● **Available data**:
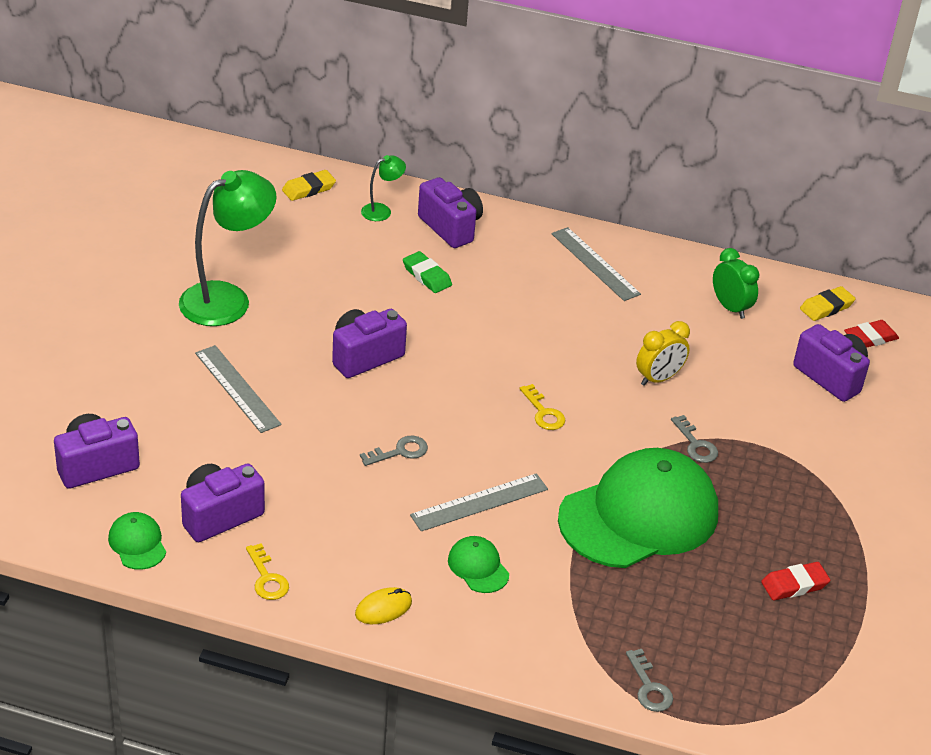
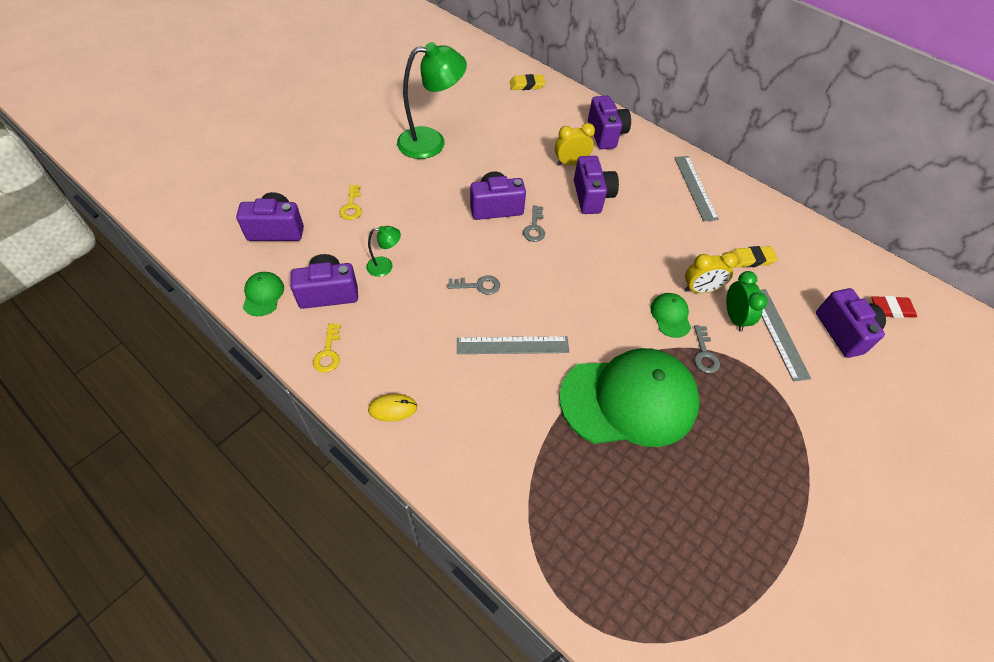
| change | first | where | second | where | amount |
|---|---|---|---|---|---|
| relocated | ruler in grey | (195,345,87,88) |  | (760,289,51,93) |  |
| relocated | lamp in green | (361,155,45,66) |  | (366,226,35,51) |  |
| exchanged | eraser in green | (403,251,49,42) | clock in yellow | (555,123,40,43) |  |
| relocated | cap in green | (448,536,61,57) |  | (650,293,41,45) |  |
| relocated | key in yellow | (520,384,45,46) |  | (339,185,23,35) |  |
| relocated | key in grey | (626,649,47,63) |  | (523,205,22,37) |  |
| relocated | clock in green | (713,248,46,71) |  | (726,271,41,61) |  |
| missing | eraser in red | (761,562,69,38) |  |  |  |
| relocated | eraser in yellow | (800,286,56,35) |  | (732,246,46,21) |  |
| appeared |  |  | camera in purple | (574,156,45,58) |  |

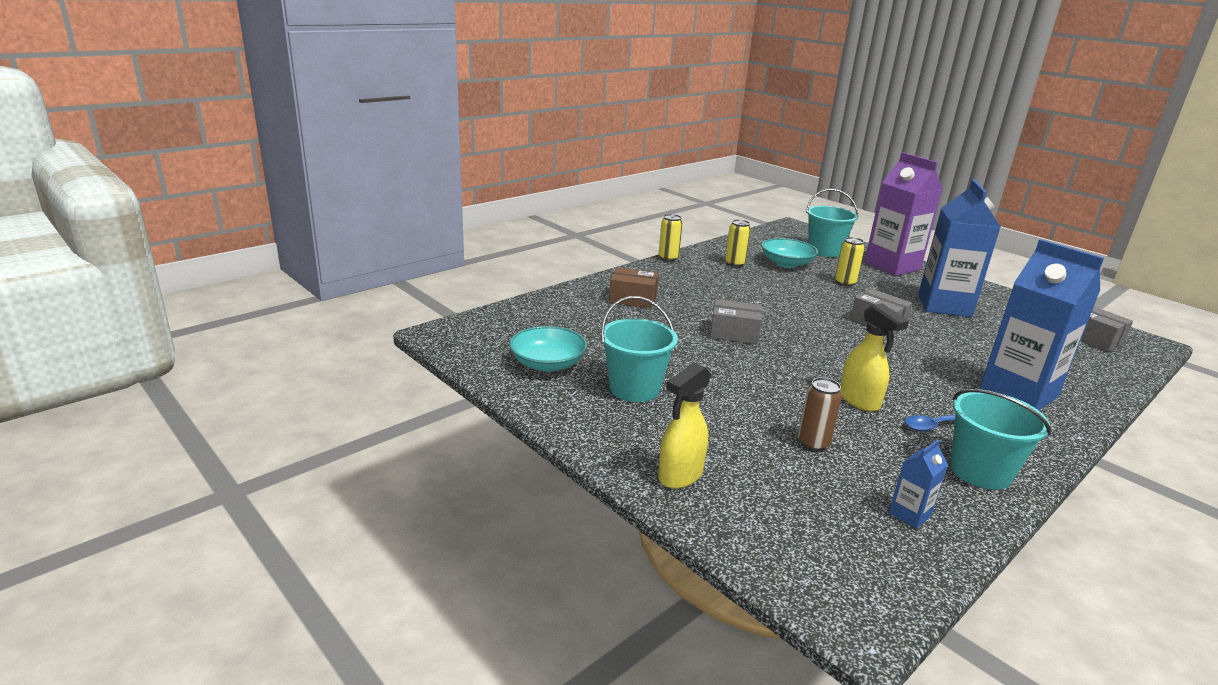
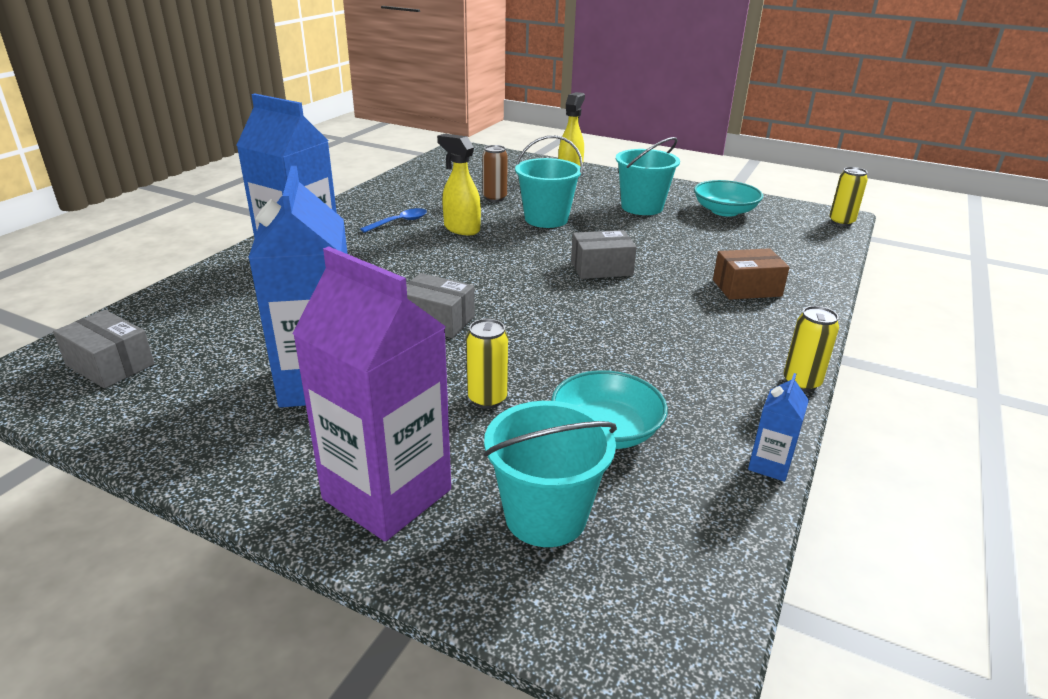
| change | first | where | second | where | amount |
|---|---|---|---|---|---|
| relocated | can in yellow | (725,219,26,48) |  | (829,167,39,59) |  |
| relocated | carton in blue | (889,439,59,90) |  | (748,373,61,109) |  |
| relocated | bucket in turquoise | (950,389,101,101) |  | (515,135,68,93) |  |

● **Assignment**:
Report how many lines in the material contain "clock". Write the number and stop.

● **Solution for this problem**:
2